» **HOW TO COMPLETE THIS TASK**
Please output the lines shown below exactly as they appear.

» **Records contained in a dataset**
————————
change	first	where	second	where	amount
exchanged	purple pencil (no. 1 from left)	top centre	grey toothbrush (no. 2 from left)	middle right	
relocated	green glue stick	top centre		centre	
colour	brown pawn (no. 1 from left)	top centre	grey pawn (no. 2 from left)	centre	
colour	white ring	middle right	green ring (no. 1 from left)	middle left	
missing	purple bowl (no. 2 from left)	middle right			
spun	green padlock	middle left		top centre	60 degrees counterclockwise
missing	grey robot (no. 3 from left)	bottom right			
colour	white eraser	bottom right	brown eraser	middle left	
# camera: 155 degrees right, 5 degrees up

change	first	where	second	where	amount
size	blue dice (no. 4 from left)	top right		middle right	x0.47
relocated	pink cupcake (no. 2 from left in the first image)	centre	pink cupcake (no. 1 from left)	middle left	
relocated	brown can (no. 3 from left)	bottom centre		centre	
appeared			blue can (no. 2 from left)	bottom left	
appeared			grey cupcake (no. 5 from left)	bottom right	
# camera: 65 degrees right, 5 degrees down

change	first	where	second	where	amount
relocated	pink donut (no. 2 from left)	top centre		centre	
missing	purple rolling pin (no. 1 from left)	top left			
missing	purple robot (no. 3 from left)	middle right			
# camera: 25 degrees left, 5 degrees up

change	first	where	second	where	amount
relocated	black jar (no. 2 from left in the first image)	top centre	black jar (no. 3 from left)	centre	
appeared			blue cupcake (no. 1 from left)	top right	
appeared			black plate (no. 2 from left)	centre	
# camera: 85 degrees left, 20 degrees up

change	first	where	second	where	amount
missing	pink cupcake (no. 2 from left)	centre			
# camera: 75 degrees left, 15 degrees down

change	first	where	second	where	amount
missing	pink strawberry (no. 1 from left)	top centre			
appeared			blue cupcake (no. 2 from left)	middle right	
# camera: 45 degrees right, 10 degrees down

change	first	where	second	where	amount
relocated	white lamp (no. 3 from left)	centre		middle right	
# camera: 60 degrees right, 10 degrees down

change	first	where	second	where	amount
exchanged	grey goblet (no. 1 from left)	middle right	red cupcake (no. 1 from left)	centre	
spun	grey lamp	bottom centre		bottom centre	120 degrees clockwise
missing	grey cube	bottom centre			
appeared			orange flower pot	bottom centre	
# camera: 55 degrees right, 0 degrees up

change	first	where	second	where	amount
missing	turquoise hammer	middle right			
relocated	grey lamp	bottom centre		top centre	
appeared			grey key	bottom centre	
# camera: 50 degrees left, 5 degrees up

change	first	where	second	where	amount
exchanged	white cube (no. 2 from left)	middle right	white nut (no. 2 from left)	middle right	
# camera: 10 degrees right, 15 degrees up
————————
» **EXERCISE RESPONSE**
change	first	where	second	where	amount
exchanged	purple pencil (no. 1 from left)	top centre	grey toothbrush (no. 2 from left)	middle right	
relocated	green glue stick	top centre		centre	
colour	brown pawn (no. 1 from left)	top centre	grey pawn (no. 2 from left)	centre	
colour	white ring	middle right	green ring (no. 1 from left)	middle left	
missing	purple bowl (no. 2 from left)	middle right			
spun	green padlock	middle left		top centre	60 degrees counterclockwise
missing	grey robot (no. 3 from left)	bottom right			
colour	white eraser	bottom right	brown eraser	middle left	
# camera: 155 degrees right, 5 degrees up

change	first	where	second	where	amount
size	blue dice (no. 4 from left)	top right		middle right	x0.47
relocated	pink cupcake (no. 2 from left in the first image)	centre	pink cupcake (no. 1 from left)	middle left	
relocated	brown can (no. 3 from left)	bottom centre		centre	
appeared			blue can (no. 2 from left)	bottom left	
appeared			grey cupcake (no. 5 from left)	bottom right	
# camera: 65 degrees right, 5 degrees down

change	first	where	second	where	amount
relocated	pink donut (no. 2 from left)	top centre		centre	
missing	purple rolling pin (no. 1 from left)	top left			
missing	purple robot (no. 3 from left)	middle right			
# camera: 25 degrees left, 5 degrees up

change	first	where	second	where	amount
relocated	black jar (no. 2 from left in the first image)	top centre	black jar (no. 3 from left)	centre	
appeared			blue cupcake (no. 1 from left)	top right	
appeared			black plate (no. 2 from left)	centre	
# camera: 85 degrees left, 20 degrees up

change	first	where	second	where	amount
missing	pink cupcake (no. 2 from left)	centre			
# camera: 75 degrees left, 15 degrees down

change	first	where	second	where	amount
missing	pink strawberry (no. 1 from left)	top centre			
appeared			blue cupcake (no. 2 from left)	middle right	
# camera: 45 degrees right, 10 degrees down

change	first	where	second	where	amount
relocated	white lamp (no. 3 from left)	centre		middle right	
# camera: 60 degrees right, 10 degrees down

change	first	where	second	where	amount
exchanged	grey goblet (no. 1 from left)	middle right	red cupcake (no. 1 from left)	centre	
spun	grey lamp	bottom centre		bottom centre	120 degrees clockwise
missing	grey cube	bottom centre			
appeared			orange flower pot	bottom centre	
# camera: 55 degrees right, 0 degrees up

change	first	where	second	where	amount
missing	turquoise hammer	middle right			
relocated	grey lamp	bottom centre		top centre	
appeared			grey key	bottom centre	
# camera: 50 degrees left, 5 degrees up

change	first	where	second	where	amount
exchanged	white cube (no. 2 from left)	middle right	white nut (no. 2 from left)	middle right	
# camera: 10 degrees right, 15 degrees up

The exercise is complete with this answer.